Given task: Reproduce every text line in the entries below without changing anything, and leave out the pictures.

Records supplied:
* BEGIN *

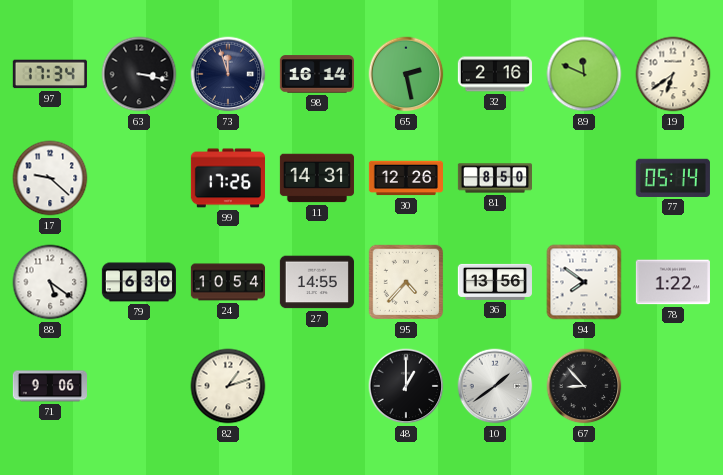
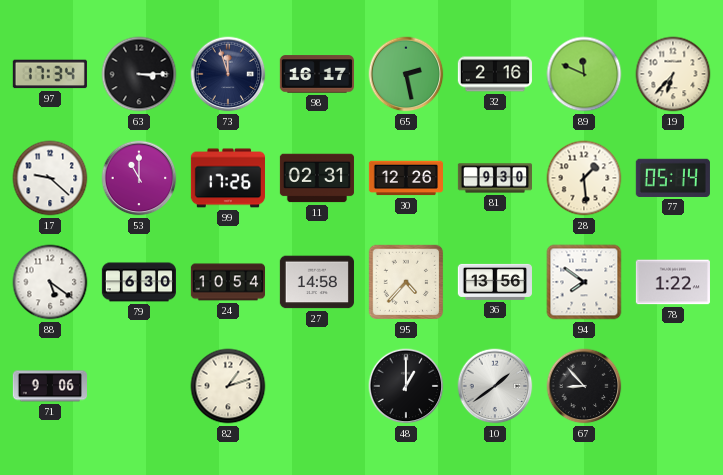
63: 3:17 -> 3:15
98: 16:14 -> 16:17
19: 6:39 -> 6:37
53: none -> 11:00
11: 14:31 -> 02:31
81: 8:50 -> 9:30
28: none -> 1:29
27: 14:55 -> 14:58
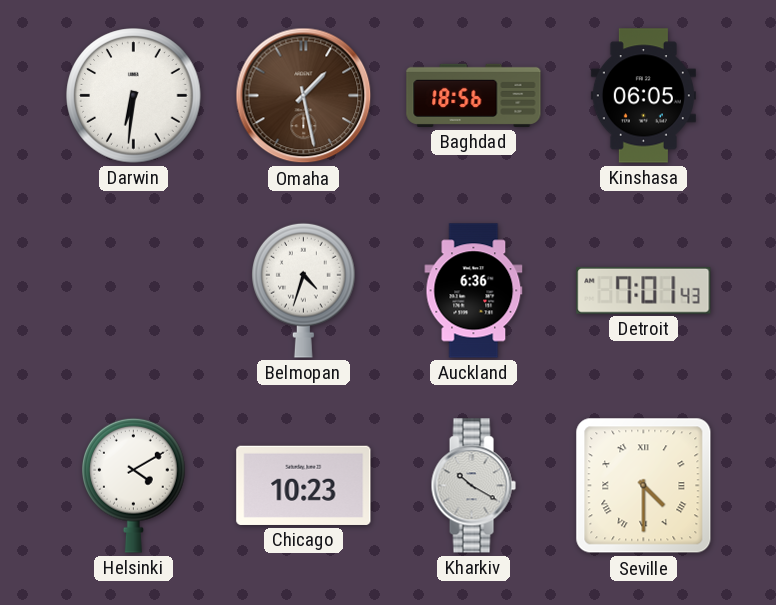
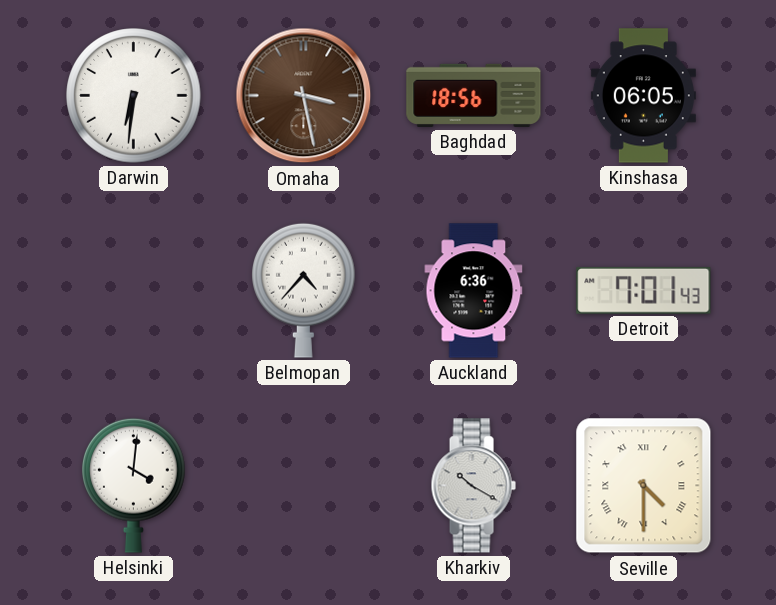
Omaha: 1:28 -> 3:28
Belmopan: 4:33 -> 4:37
Helsinki: 4:10 -> 4:01
Chicago: 10:23 -> none
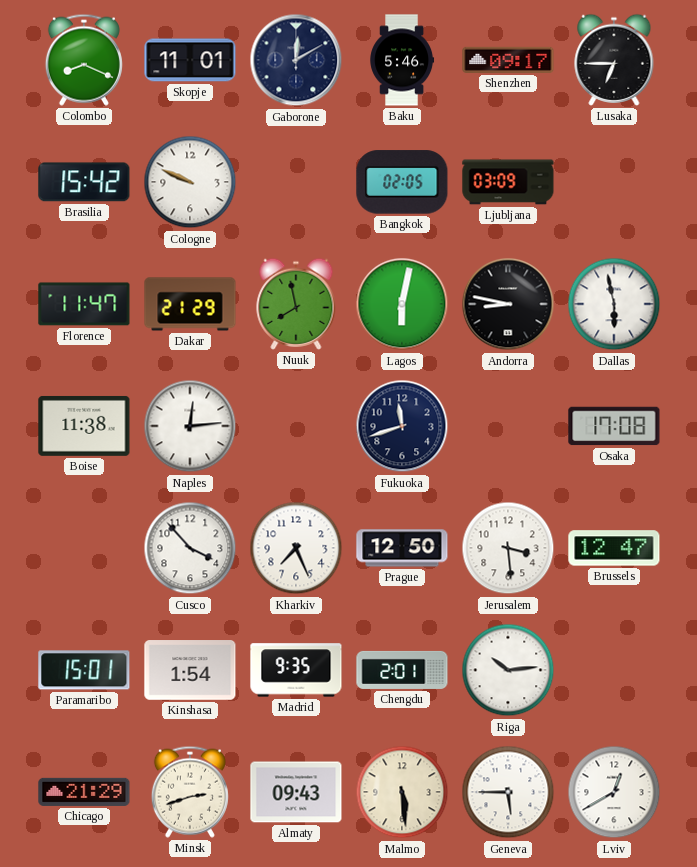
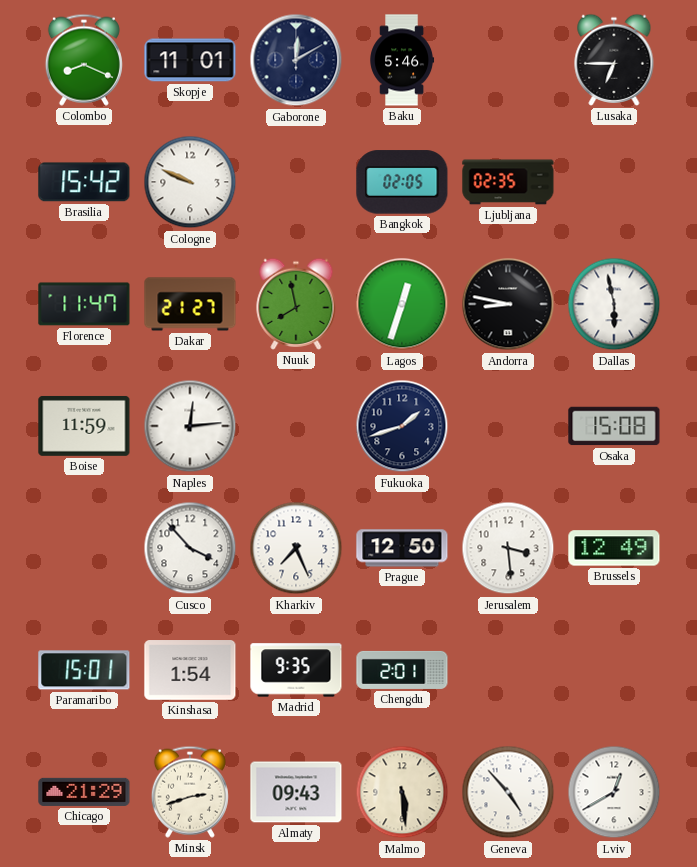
Shenzhen: 09:17 -> none
Ljubljana: 03:09 -> 02:35
Dakar: 21:29 -> 21:27
Lagos: 6:02 -> 12:33
Boise: 11:38 -> 11:59
Fukuoka: 11:42 -> 1:42
Osaka: 17:08 -> 15:08
Brussels: 12:47 -> 12:49
Riga: 10:14 -> none
Geneva: 5:45 -> 4:53
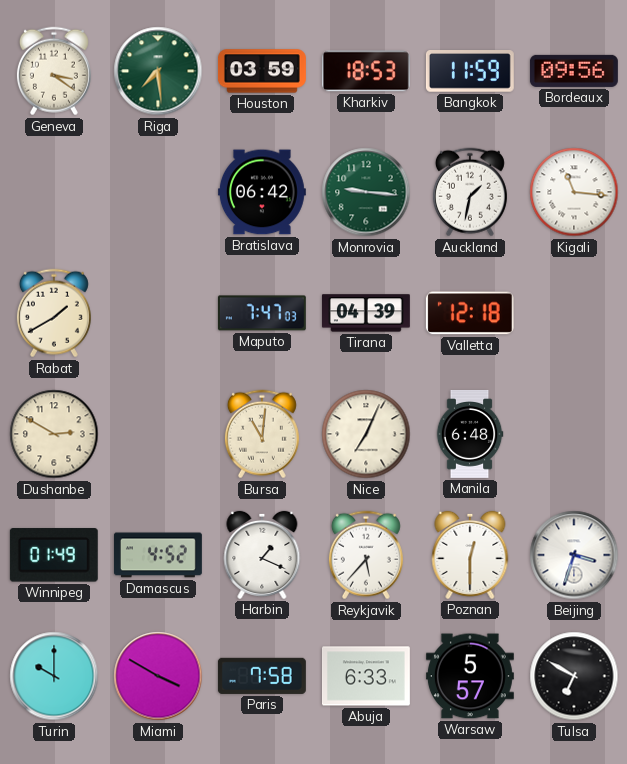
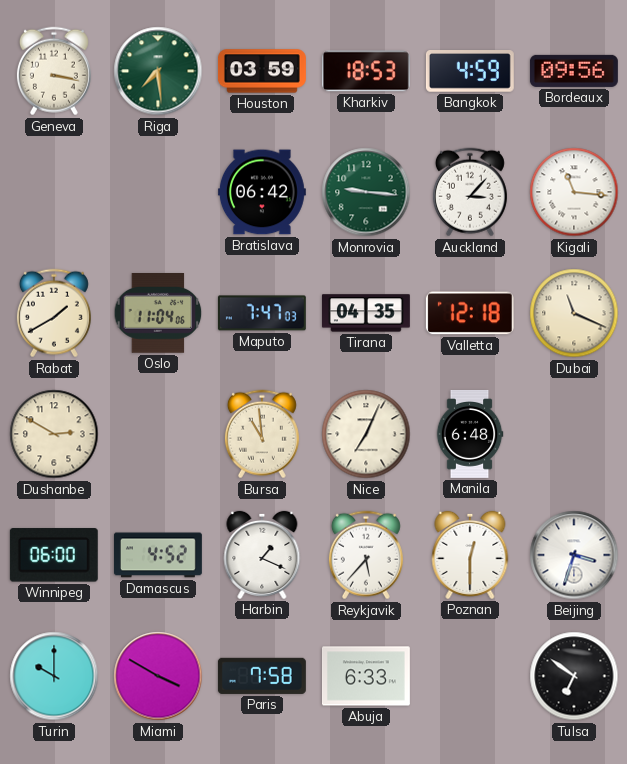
Geneva: 3:21 -> 3:17
Bangkok: 11:59 -> 4:59
Auckland: 1:32 -> 3:07
Oslo: none -> 11:04
Tirana: 04:39 -> 04:35
Dubai: none -> 11:19
Bursa: 11:01 -> 10:59
Winnipeg: 01:49 -> 06:00
Warsaw: 5:57 -> none
Tulsa: 6:50 -> 6:51
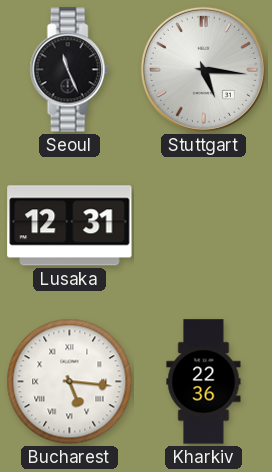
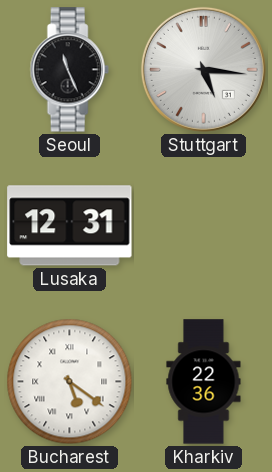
Bucharest: 5:16 -> 5:21
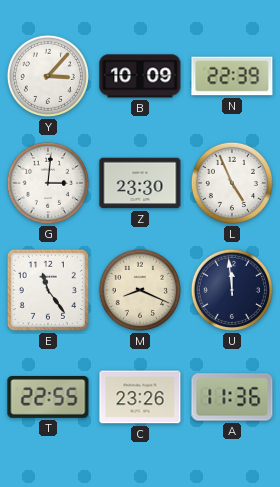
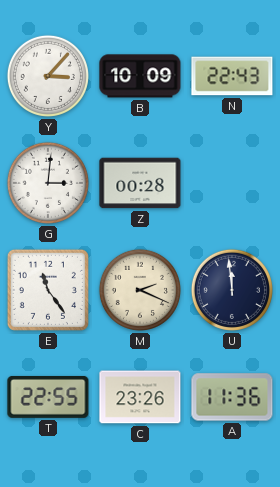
N: 22:39 -> 22:43
Z: 23:30 -> 00:28
L: 4:56 -> none
M: 8:19 -> 2:19
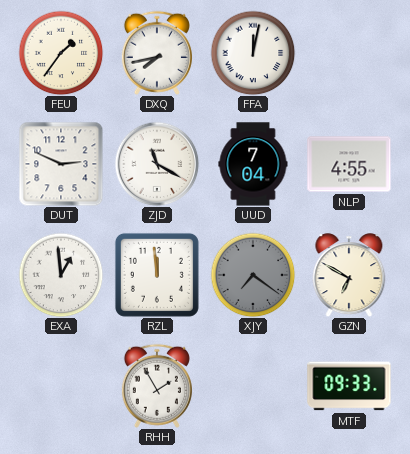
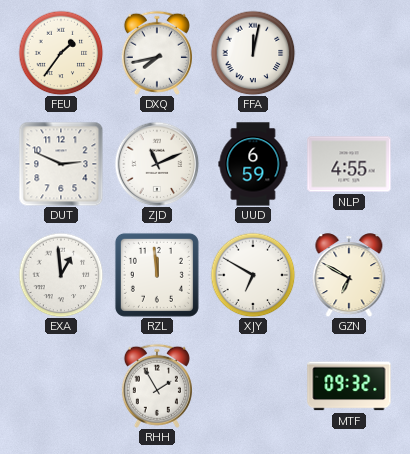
ZJD: 11:20 -> 11:11
UUD: 7:04 -> 6:59
XJY: 7:21 -> 6:50
XJY dial: grey -> white
MTF: 09:33 -> 09:32
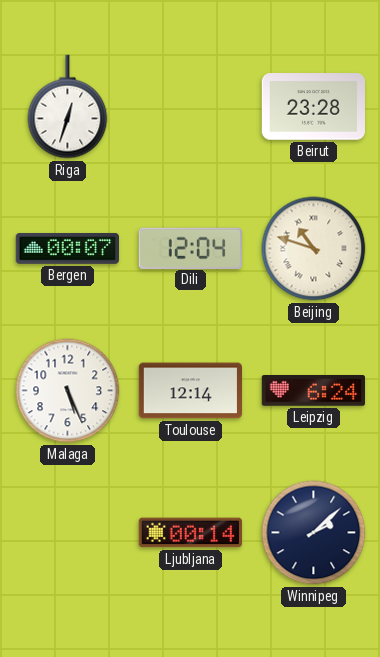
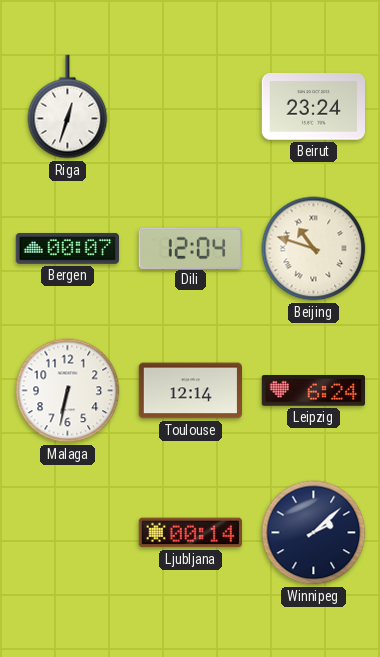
Beirut: 23:28 -> 23:24
Malaga: 5:26 -> 6:32
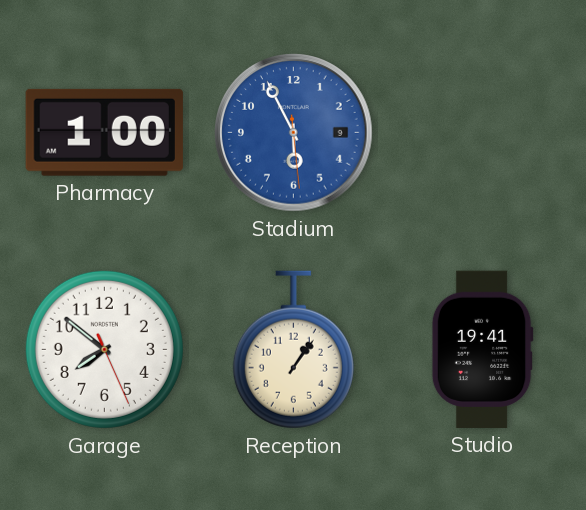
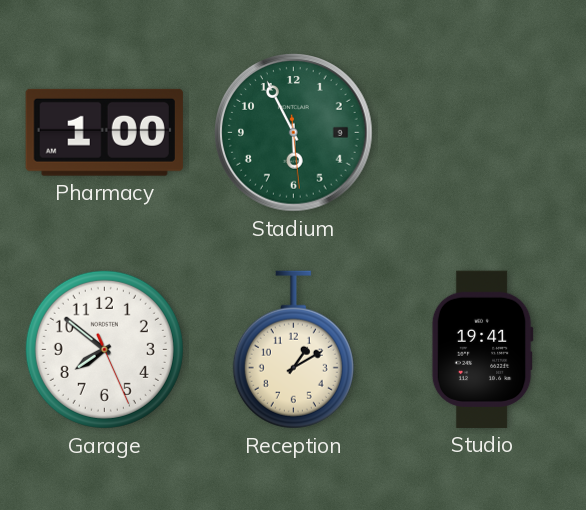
Stadium dial: blue -> green
Reception: 1:06 -> 1:10
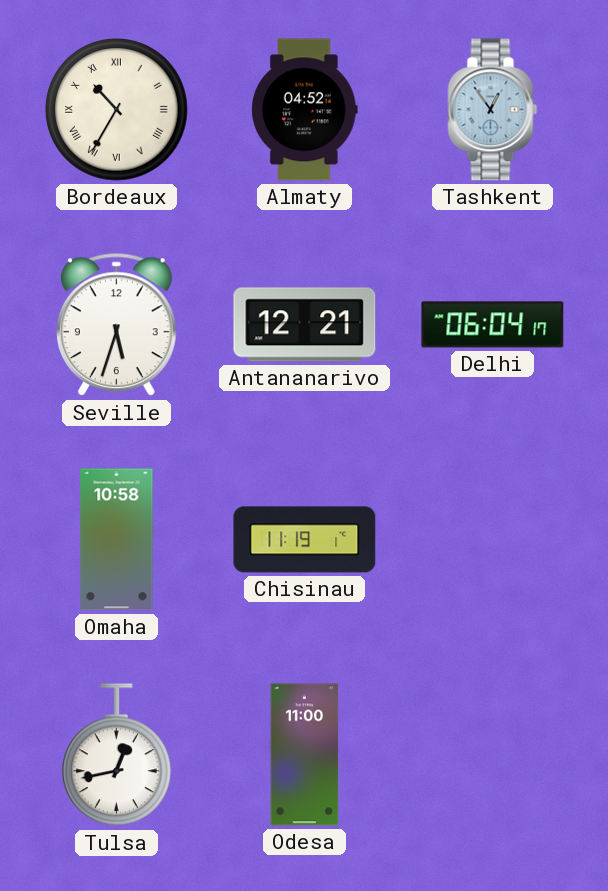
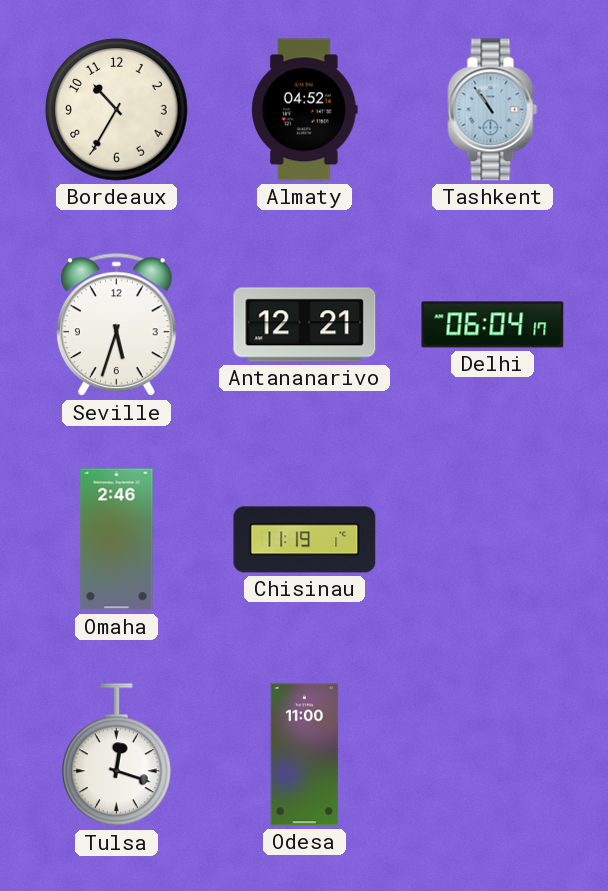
Bordeaux numerals: Roman -> Arabic
Tashkent: 12:54 -> 10:54
Omaha: 10:58 -> 2:46
Tulsa: 12:43 -> 12:18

* END *

Exercise output:
63: 3:17 -> 3:15
98: 16:14 -> 16:17
19: 6:39 -> 6:37
53: none -> 11:00
11: 14:31 -> 02:31
81: 8:50 -> 9:30
28: none -> 1:29
27: 14:55 -> 14:58
Omaha: 1:28 -> 3:28
Belmopan: 4:33 -> 4:37
Helsinki: 4:10 -> 4:01
Chicago: 10:23 -> none
Shenzhen: 09:17 -> none
Ljubljana: 03:09 -> 02:35
Dakar: 21:29 -> 21:27
Lagos: 6:02 -> 12:33
Boise: 11:38 -> 11:59
Fukuoka: 11:42 -> 1:42
Osaka: 17:08 -> 15:08
Brussels: 12:47 -> 12:49
Riga: 10:14 -> none
Geneva: 5:45 -> 4:53
Geneva: 3:21 -> 3:17
Bangkok: 11:59 -> 4:59
Auckland: 1:32 -> 3:07
Oslo: none -> 11:04
Tirana: 04:39 -> 04:35
Dubai: none -> 11:19
Bursa: 11:01 -> 10:59
Winnipeg: 01:49 -> 06:00
Warsaw: 5:57 -> none
Tulsa: 6:50 -> 6:51
Bucharest: 5:16 -> 5:21
N: 22:39 -> 22:43
Z: 23:30 -> 00:28
L: 4:56 -> none
M: 8:19 -> 2:19
ZJD: 11:20 -> 11:11
UUD: 7:04 -> 6:59
XJY: 7:21 -> 6:50
XJY dial: grey -> white
MTF: 09:33 -> 09:32
Beirut: 23:28 -> 23:24
Malaga: 5:26 -> 6:32
Stadium dial: blue -> green
Reception: 1:06 -> 1:10
Bordeaux numerals: Roman -> Arabic
Tashkent: 12:54 -> 10:54
Omaha: 10:58 -> 2:46
Tulsa: 12:43 -> 12:18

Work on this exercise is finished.